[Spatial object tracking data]
--*--

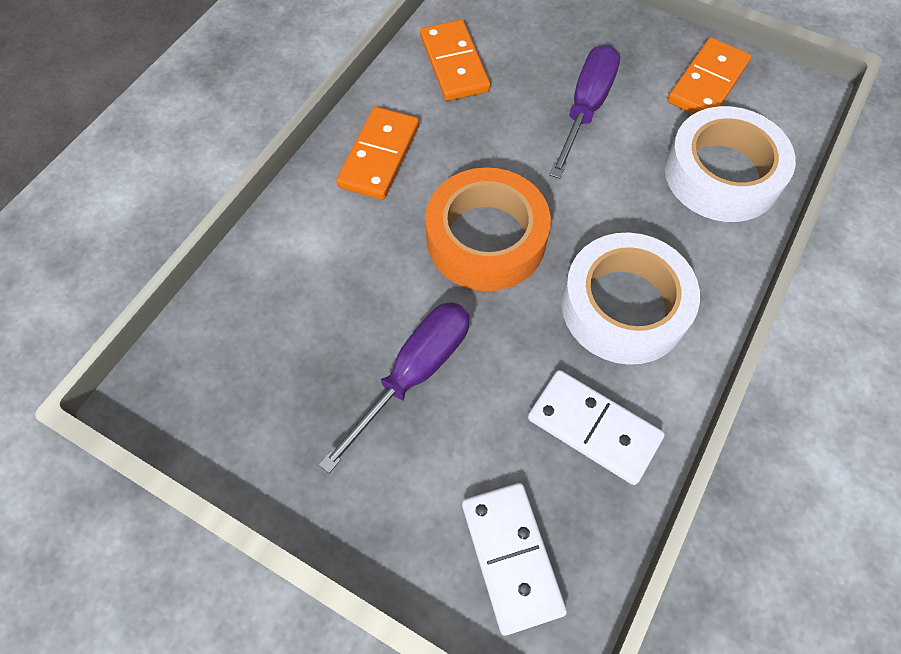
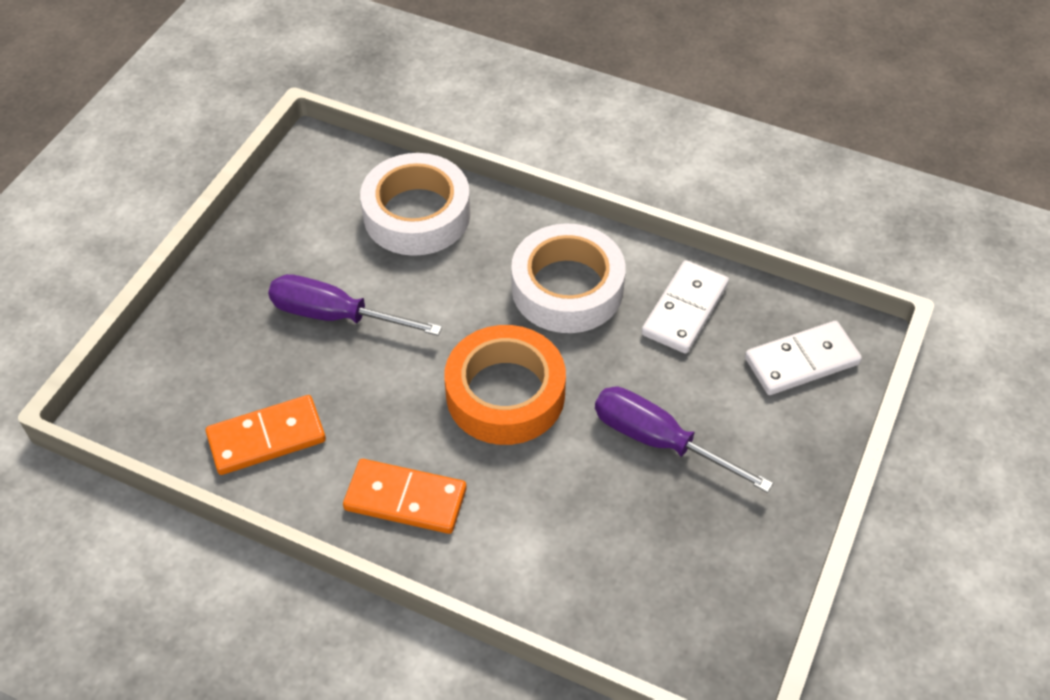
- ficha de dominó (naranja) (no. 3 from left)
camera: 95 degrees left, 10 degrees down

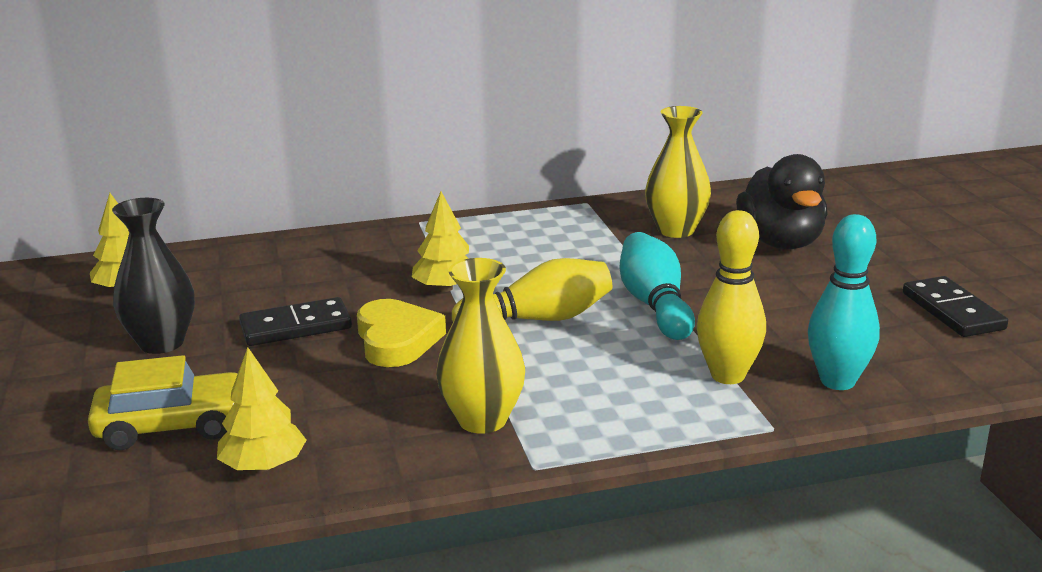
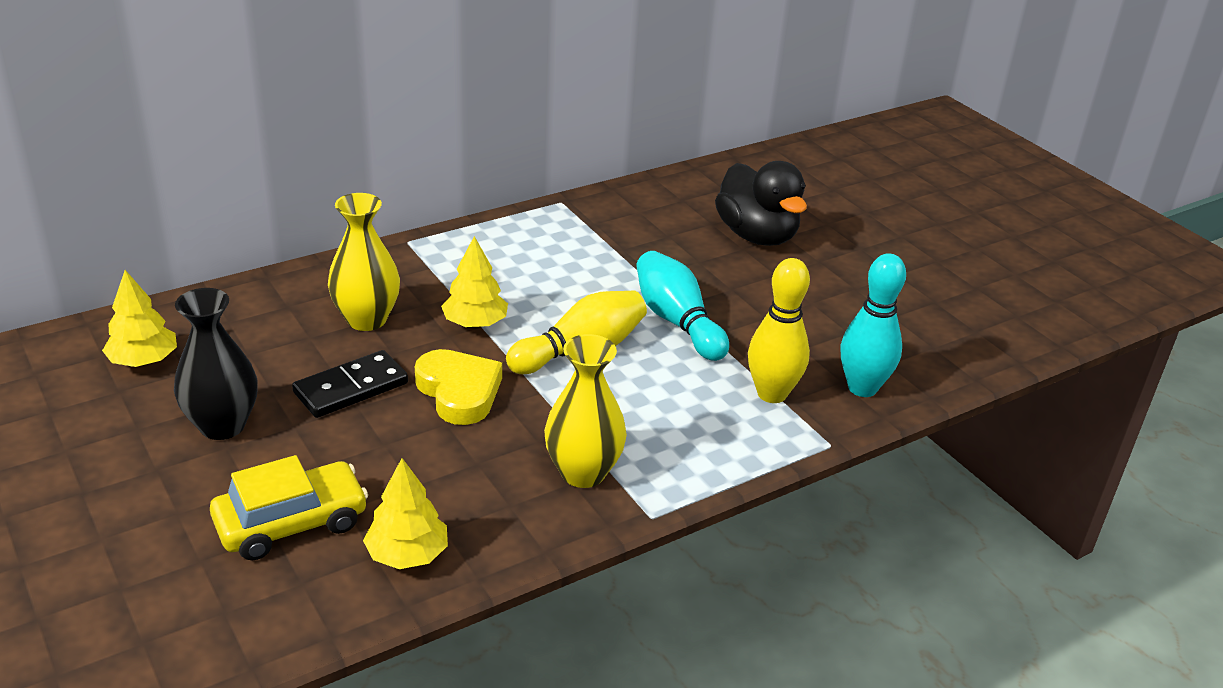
~ florero (amarillo) (no. 2 from left in the first image) to florero (amarillo) (no. 1 from left)
- ficha de dominó (negro) (no. 2 from left)
camera: 20 degrees left, 10 degrees up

--*--

Exercise
Could you set down exactly the lines from the one containing "- ficha de dominó (negro) (no. 2 from left)" through the last line of the records above, both included?

Exercise result
- ficha de dominó (negro) (no. 2 from left)
camera: 20 degrees left, 10 degrees up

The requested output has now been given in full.